Assignment -> From the first line of the data through the line containing "red 2x2 brick [378,192,473,291]", return each line exactly.

Records for this task ->

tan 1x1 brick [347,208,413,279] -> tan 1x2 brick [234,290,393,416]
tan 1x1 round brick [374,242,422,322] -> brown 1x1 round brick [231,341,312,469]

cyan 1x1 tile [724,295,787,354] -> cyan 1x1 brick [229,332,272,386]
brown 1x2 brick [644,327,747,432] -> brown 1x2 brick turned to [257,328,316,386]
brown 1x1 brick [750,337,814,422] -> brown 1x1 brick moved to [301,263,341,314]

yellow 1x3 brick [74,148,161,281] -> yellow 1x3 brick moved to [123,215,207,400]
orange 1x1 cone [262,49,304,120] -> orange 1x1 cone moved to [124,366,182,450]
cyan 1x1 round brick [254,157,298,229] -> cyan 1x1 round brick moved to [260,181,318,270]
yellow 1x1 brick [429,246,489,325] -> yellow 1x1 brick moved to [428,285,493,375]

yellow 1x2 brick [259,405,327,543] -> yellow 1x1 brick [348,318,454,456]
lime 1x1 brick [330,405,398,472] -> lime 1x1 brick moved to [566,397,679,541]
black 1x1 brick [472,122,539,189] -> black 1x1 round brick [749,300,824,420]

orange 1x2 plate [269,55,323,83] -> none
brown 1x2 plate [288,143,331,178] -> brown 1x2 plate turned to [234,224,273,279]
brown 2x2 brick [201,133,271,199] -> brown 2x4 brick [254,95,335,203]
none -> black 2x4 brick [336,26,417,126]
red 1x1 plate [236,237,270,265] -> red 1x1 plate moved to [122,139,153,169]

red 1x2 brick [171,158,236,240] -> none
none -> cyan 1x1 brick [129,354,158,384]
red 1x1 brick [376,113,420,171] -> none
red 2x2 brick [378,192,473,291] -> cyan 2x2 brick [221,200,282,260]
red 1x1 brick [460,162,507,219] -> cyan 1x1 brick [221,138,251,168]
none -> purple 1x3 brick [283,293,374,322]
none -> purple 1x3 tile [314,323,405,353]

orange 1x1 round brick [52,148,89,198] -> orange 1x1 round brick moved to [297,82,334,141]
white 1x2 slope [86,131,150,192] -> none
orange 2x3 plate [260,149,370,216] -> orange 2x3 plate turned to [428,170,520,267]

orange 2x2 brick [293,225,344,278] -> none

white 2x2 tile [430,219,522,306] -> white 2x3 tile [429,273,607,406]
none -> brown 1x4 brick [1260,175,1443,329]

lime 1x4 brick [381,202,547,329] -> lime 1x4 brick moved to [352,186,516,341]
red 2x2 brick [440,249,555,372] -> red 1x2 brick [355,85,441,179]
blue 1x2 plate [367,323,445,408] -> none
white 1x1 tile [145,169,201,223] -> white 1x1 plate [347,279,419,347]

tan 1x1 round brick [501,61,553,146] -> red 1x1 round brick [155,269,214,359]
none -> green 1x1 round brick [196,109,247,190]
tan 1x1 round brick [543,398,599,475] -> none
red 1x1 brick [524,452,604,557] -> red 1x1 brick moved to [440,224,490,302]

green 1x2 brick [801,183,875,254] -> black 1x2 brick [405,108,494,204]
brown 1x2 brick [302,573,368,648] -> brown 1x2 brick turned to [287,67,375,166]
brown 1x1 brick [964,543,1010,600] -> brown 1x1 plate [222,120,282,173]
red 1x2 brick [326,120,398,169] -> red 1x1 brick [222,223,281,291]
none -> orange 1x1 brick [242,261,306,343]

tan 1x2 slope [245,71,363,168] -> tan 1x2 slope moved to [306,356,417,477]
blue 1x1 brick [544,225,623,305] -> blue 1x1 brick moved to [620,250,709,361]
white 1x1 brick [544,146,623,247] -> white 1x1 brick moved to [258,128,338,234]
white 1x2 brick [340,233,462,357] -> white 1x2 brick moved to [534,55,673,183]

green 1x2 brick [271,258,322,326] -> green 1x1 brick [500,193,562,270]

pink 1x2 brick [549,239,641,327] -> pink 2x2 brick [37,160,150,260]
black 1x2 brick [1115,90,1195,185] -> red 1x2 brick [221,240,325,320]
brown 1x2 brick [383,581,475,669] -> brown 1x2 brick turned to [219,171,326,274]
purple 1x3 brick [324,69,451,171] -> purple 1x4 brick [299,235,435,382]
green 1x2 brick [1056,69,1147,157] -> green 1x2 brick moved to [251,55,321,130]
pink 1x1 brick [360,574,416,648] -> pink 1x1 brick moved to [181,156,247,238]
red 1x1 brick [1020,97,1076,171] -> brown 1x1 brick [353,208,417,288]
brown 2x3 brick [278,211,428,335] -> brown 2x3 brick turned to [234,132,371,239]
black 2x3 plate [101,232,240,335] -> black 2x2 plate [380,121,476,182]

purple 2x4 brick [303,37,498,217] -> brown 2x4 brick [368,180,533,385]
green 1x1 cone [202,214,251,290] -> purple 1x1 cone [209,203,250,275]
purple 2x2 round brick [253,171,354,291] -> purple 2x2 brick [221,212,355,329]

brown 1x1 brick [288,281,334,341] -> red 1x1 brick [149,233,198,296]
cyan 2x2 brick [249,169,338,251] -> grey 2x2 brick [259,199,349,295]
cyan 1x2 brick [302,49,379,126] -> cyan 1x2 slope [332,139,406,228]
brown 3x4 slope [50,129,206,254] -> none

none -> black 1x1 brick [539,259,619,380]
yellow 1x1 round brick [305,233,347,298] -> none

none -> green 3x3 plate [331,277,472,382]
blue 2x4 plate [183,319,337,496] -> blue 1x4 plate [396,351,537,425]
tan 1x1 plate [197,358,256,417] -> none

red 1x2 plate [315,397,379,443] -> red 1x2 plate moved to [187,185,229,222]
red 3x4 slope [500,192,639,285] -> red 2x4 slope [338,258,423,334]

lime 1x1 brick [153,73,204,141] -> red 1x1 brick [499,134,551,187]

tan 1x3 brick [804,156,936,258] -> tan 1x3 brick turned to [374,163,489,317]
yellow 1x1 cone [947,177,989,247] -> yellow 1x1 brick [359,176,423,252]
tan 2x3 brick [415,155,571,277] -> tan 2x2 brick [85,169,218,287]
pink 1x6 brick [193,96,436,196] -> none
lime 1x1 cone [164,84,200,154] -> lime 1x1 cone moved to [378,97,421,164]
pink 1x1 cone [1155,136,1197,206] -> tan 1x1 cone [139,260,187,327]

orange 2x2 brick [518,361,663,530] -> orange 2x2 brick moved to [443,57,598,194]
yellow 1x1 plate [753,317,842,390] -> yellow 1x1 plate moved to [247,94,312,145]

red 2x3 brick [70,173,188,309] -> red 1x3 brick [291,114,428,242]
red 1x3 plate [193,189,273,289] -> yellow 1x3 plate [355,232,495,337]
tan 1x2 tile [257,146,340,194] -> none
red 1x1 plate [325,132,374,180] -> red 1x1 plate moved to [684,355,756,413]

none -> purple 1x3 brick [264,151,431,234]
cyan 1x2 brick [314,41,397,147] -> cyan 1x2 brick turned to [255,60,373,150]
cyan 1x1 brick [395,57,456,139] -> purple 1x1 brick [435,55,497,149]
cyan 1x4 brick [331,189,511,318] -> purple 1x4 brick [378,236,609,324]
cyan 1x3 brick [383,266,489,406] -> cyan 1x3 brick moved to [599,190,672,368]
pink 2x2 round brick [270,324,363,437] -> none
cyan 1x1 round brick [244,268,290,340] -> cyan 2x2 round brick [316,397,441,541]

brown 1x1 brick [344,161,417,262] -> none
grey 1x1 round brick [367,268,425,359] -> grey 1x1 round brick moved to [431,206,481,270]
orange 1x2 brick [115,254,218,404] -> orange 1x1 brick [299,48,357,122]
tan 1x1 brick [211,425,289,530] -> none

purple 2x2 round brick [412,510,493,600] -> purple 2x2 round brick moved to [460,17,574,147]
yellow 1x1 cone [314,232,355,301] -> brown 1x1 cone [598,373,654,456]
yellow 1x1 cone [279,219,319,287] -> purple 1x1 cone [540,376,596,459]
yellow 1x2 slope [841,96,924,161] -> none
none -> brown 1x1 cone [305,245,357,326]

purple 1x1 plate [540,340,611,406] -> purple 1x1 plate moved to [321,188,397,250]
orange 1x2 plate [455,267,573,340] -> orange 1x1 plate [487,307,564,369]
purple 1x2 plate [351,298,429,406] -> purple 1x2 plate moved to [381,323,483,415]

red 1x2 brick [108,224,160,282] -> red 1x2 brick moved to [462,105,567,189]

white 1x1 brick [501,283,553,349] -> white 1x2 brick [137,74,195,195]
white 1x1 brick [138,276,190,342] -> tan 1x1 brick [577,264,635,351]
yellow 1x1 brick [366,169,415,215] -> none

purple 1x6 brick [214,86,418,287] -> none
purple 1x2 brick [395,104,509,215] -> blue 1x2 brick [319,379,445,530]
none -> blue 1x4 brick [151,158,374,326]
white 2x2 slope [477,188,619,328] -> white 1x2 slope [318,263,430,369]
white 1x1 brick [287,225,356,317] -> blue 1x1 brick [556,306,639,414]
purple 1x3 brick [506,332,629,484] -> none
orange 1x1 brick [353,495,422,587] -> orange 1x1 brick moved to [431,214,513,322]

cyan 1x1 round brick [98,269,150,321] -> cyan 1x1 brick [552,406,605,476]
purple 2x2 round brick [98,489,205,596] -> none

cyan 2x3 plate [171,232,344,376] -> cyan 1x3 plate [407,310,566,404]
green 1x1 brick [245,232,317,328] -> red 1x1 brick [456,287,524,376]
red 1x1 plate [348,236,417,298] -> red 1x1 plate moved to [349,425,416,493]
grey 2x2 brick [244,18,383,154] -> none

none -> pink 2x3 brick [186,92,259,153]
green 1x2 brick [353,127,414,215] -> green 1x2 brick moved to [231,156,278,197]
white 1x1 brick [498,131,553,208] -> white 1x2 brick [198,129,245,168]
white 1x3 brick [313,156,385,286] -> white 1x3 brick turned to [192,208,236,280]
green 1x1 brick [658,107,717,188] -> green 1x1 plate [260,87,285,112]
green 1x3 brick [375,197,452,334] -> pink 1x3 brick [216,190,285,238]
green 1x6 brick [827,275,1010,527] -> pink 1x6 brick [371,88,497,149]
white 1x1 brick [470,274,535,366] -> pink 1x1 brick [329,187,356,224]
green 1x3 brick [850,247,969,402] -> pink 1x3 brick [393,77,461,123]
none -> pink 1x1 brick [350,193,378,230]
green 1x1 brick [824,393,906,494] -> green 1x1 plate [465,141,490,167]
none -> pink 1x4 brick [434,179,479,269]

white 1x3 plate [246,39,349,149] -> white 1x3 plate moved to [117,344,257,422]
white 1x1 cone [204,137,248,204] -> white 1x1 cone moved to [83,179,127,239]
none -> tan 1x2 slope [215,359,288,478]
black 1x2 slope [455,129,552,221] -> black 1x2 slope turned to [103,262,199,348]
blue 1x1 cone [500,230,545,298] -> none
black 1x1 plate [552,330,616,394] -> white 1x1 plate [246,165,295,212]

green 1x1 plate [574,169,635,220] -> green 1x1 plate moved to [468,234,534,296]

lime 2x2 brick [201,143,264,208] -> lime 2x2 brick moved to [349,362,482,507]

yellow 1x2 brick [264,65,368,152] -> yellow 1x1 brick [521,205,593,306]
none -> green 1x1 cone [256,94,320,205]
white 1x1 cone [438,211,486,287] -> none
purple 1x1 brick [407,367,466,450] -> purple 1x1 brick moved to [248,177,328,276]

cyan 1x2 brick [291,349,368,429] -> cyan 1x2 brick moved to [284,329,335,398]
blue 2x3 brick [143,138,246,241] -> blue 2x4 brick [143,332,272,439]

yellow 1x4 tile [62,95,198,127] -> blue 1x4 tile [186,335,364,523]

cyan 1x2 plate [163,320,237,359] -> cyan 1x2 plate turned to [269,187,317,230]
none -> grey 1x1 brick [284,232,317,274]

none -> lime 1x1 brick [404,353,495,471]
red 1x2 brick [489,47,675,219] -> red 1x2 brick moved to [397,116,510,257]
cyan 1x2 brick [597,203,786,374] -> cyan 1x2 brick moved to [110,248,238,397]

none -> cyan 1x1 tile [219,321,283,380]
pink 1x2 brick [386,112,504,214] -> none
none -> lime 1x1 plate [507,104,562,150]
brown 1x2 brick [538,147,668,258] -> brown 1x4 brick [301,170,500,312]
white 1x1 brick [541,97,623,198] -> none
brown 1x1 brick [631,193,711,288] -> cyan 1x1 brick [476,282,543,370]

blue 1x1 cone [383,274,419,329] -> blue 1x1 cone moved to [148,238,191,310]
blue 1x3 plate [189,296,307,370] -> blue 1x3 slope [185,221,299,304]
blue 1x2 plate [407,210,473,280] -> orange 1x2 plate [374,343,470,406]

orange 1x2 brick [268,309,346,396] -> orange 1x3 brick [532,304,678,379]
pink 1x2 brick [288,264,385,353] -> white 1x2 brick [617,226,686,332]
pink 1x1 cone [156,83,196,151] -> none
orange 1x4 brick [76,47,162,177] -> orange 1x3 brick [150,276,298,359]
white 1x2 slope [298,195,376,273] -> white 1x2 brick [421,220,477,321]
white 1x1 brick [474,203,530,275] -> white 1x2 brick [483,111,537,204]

Task solution ->
tan 1x1 brick [347,208,413,279] -> tan 1x2 brick [234,290,393,416]
tan 1x1 round brick [374,242,422,322] -> brown 1x1 round brick [231,341,312,469]

cyan 1x1 tile [724,295,787,354] -> cyan 1x1 brick [229,332,272,386]
brown 1x2 brick [644,327,747,432] -> brown 1x2 brick turned to [257,328,316,386]
brown 1x1 brick [750,337,814,422] -> brown 1x1 brick moved to [301,263,341,314]

yellow 1x3 brick [74,148,161,281] -> yellow 1x3 brick moved to [123,215,207,400]
orange 1x1 cone [262,49,304,120] -> orange 1x1 cone moved to [124,366,182,450]
cyan 1x1 round brick [254,157,298,229] -> cyan 1x1 round brick moved to [260,181,318,270]
yellow 1x1 brick [429,246,489,325] -> yellow 1x1 brick moved to [428,285,493,375]

yellow 1x2 brick [259,405,327,543] -> yellow 1x1 brick [348,318,454,456]
lime 1x1 brick [330,405,398,472] -> lime 1x1 brick moved to [566,397,679,541]
black 1x1 brick [472,122,539,189] -> black 1x1 round brick [749,300,824,420]

orange 1x2 plate [269,55,323,83] -> none
brown 1x2 plate [288,143,331,178] -> brown 1x2 plate turned to [234,224,273,279]
brown 2x2 brick [201,133,271,199] -> brown 2x4 brick [254,95,335,203]
none -> black 2x4 brick [336,26,417,126]
red 1x1 plate [236,237,270,265] -> red 1x1 plate moved to [122,139,153,169]

red 1x2 brick [171,158,236,240] -> none
none -> cyan 1x1 brick [129,354,158,384]
red 1x1 brick [376,113,420,171] -> none
red 2x2 brick [378,192,473,291] -> cyan 2x2 brick [221,200,282,260]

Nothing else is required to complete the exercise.